* [SET TASK]
List every line of the data below that contains the string "numericTimeSignature", copying each line in full.

* [INPUT MATERIAL]
::::

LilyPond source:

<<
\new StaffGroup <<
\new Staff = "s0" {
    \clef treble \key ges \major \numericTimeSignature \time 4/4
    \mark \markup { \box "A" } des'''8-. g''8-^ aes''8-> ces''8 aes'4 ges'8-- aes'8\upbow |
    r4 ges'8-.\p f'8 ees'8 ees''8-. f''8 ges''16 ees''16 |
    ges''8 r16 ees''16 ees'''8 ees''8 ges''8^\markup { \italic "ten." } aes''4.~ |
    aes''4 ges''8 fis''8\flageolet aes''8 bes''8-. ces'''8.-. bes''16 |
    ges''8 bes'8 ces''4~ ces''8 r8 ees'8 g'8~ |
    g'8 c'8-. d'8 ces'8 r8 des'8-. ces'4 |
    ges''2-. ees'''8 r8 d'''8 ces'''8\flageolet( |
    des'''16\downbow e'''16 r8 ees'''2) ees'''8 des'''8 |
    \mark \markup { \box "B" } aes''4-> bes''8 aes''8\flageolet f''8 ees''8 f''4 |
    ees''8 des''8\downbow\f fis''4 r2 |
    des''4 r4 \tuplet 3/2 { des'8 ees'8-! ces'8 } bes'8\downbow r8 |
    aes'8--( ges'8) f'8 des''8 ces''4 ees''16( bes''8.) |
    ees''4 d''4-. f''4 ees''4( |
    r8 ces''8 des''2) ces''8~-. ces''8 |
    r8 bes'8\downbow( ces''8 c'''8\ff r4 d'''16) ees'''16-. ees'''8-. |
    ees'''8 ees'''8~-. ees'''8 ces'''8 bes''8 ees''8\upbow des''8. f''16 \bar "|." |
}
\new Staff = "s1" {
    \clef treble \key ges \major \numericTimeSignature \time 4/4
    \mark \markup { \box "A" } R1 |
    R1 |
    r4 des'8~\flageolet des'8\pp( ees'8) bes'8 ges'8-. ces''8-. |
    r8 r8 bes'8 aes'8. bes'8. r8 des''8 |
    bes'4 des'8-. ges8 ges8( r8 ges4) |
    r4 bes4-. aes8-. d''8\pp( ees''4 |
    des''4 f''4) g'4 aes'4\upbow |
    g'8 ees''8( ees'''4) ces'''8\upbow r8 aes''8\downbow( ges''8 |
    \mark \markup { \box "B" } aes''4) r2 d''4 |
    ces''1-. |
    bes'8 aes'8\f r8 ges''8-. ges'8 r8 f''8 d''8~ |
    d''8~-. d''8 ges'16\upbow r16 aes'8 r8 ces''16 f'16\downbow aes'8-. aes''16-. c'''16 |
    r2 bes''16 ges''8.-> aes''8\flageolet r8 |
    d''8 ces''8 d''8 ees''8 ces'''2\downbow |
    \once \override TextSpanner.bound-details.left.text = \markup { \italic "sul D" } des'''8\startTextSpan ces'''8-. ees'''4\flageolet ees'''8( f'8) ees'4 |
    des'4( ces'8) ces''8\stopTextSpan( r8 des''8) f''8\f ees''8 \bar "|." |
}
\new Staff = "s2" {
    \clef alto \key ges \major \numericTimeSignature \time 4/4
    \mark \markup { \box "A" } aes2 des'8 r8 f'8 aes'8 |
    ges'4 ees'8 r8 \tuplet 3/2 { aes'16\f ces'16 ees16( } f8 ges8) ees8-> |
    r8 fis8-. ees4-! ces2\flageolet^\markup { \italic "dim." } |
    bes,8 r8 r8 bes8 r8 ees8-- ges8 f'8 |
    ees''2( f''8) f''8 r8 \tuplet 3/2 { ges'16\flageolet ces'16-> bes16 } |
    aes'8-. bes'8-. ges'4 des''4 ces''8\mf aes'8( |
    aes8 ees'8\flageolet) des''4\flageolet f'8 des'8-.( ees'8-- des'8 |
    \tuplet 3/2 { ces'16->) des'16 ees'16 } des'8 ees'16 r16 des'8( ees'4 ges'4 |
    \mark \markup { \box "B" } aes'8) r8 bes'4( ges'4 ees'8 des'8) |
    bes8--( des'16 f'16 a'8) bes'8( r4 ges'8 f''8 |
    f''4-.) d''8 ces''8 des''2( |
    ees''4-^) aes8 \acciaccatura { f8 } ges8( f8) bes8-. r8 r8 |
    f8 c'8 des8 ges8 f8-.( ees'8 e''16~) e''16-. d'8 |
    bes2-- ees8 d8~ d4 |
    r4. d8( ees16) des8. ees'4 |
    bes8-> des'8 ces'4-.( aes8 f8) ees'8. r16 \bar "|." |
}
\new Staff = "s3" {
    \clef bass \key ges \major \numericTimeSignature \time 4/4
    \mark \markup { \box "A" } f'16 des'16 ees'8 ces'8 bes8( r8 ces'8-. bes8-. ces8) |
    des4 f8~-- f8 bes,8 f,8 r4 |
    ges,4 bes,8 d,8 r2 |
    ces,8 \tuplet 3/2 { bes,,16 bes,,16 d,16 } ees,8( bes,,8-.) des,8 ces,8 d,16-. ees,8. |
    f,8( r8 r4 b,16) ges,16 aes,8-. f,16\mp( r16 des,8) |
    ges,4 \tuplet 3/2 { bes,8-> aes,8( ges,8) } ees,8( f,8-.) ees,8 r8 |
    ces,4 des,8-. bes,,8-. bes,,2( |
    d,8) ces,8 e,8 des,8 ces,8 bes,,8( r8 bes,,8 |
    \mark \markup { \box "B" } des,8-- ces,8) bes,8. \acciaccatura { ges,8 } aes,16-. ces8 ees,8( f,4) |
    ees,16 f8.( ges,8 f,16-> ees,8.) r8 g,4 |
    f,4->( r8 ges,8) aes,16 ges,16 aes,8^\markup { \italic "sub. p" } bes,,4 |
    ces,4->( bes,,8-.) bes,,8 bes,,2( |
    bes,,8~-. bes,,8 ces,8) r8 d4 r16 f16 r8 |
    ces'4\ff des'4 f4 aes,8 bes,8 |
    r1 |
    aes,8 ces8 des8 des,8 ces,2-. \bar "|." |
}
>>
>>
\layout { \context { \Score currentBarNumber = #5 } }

::::

* [TASK OUTPUT]
    \clef treble \key ges \major \numericTimeSignature \time 4/4
    \clef treble \key ges \major \numericTimeSignature \time 4/4
    \clef alto \key ges \major \numericTimeSignature \time 4/4
    \clef bass \key ges \major \numericTimeSignature \time 4/4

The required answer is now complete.